Data extract: Begin
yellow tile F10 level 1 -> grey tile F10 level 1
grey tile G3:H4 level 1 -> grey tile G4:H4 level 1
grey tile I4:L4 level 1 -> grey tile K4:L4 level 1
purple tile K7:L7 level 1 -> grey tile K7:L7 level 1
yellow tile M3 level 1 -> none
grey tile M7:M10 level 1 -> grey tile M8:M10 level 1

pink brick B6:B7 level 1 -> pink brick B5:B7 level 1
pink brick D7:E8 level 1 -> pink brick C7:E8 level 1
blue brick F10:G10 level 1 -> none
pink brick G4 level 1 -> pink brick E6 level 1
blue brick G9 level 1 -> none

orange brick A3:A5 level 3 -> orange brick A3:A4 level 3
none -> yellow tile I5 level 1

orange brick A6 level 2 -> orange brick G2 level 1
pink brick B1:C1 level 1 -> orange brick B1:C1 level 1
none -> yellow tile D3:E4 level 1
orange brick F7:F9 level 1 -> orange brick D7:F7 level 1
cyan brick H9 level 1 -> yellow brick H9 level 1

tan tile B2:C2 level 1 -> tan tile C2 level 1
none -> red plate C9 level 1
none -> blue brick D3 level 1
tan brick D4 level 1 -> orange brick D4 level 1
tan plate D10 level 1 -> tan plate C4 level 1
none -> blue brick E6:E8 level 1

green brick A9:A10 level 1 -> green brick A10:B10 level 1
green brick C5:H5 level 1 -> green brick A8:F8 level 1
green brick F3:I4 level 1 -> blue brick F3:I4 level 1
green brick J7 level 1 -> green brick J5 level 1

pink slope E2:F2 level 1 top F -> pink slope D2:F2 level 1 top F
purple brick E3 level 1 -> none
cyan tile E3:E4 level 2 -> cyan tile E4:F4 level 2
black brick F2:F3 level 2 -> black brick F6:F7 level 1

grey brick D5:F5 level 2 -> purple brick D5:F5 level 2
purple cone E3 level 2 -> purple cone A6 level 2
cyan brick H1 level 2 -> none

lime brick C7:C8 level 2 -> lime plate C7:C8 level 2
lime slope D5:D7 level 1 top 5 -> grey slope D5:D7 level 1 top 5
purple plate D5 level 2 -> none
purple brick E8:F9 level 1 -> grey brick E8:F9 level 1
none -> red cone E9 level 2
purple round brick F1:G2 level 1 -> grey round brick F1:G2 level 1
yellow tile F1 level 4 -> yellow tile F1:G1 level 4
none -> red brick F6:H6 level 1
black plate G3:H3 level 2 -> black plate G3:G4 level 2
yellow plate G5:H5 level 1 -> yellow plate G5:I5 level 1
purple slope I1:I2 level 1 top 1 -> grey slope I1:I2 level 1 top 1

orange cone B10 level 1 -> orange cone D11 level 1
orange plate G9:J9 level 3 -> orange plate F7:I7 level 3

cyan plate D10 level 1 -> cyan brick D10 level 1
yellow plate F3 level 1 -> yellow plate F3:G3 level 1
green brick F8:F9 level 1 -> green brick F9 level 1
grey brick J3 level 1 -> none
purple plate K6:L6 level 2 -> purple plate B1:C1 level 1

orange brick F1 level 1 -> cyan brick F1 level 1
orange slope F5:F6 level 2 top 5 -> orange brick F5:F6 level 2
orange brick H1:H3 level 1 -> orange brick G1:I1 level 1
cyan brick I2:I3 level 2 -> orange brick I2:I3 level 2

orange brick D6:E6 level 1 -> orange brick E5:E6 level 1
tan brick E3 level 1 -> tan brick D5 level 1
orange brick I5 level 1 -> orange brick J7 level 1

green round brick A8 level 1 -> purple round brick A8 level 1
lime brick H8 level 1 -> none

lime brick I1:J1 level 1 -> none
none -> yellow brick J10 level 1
Data extract: End
§ Task directions:
Transcribe exactly, please, the lines from the one with "purple brick E8:F9" to the last line of the entries above, ends included.

§ Response to the task:
purple brick E8:F9 level 1 -> grey brick E8:F9 level 1
none -> red cone E9 level 2
purple round brick F1:G2 level 1 -> grey round brick F1:G2 level 1
yellow tile F1 level 4 -> yellow tile F1:G1 level 4
none -> red brick F6:H6 level 1
black plate G3:H3 level 2 -> black plate G3:G4 level 2
yellow plate G5:H5 level 1 -> yellow plate G5:I5 level 1
purple slope I1:I2 level 1 top 1 -> grey slope I1:I2 level 1 top 1

orange cone B10 level 1 -> orange cone D11 level 1
orange plate G9:J9 level 3 -> orange plate F7:I7 level 3

cyan plate D10 level 1 -> cyan brick D10 level 1
yellow plate F3 level 1 -> yellow plate F3:G3 level 1
green brick F8:F9 level 1 -> green brick F9 level 1
grey brick J3 level 1 -> none
purple plate K6:L6 level 2 -> purple plate B1:C1 level 1

orange brick F1 level 1 -> cyan brick F1 level 1
orange slope F5:F6 level 2 top 5 -> orange brick F5:F6 level 2
orange brick H1:H3 level 1 -> orange brick G1:I1 level 1
cyan brick I2:I3 level 2 -> orange brick I2:I3 level 2

orange brick D6:E6 level 1 -> orange brick E5:E6 level 1
tan brick E3 level 1 -> tan brick D5 level 1
orange brick I5 level 1 -> orange brick J7 level 1

green round brick A8 level 1 -> purple round brick A8 level 1
lime brick H8 level 1 -> none

lime brick I1:J1 level 1 -> none
none -> yellow brick J10 level 1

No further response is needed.